━━━ DATA

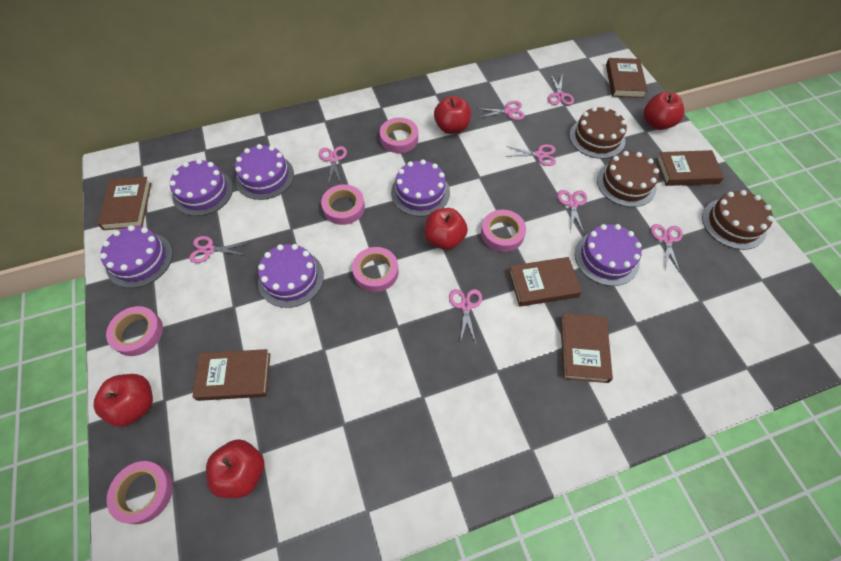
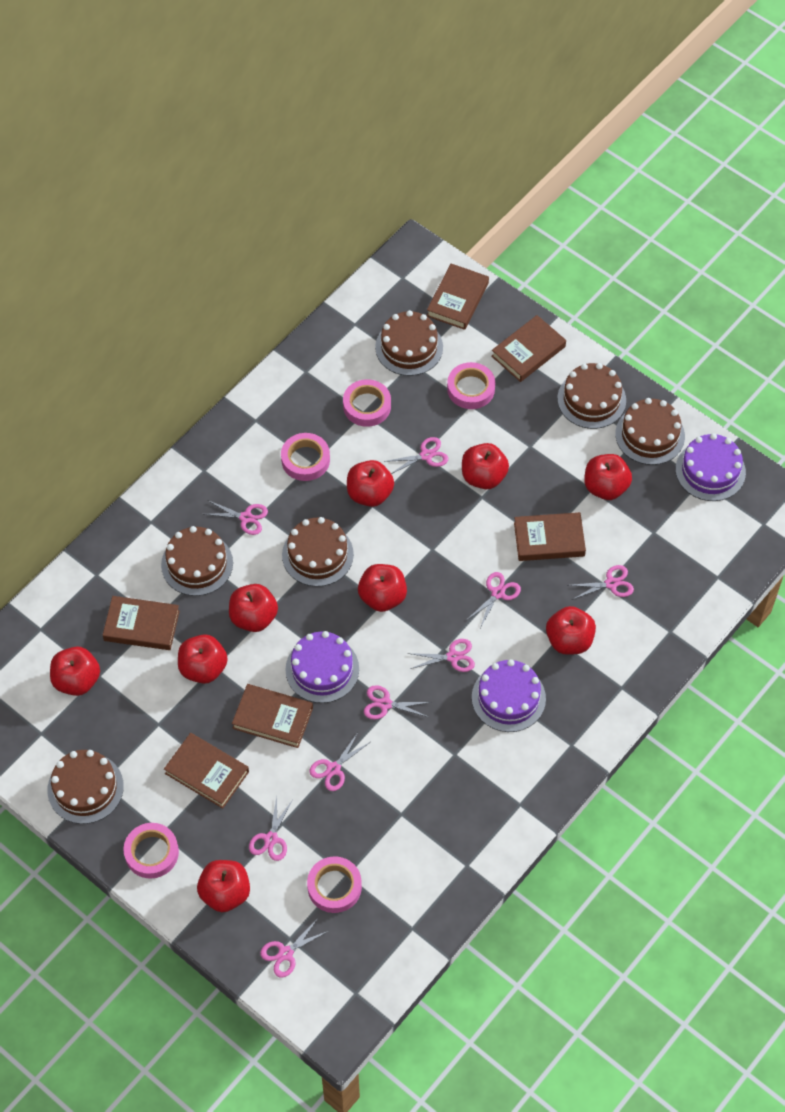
brown cake: 3 -> 6
pink scissors: 8 -> 9
pink tape: 6 -> 5
purple cake: 6 -> 3
red apple: 5 -> 9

━━━━━━

■ **WHAT THIS TASK INVOLVES**: What is needed is an exact copy of the entries, without any images.

■ **EXERCISE ANSWER**:
brown cake: 3 -> 6
pink scissors: 8 -> 9
pink tape: 6 -> 5
purple cake: 6 -> 3
red apple: 5 -> 9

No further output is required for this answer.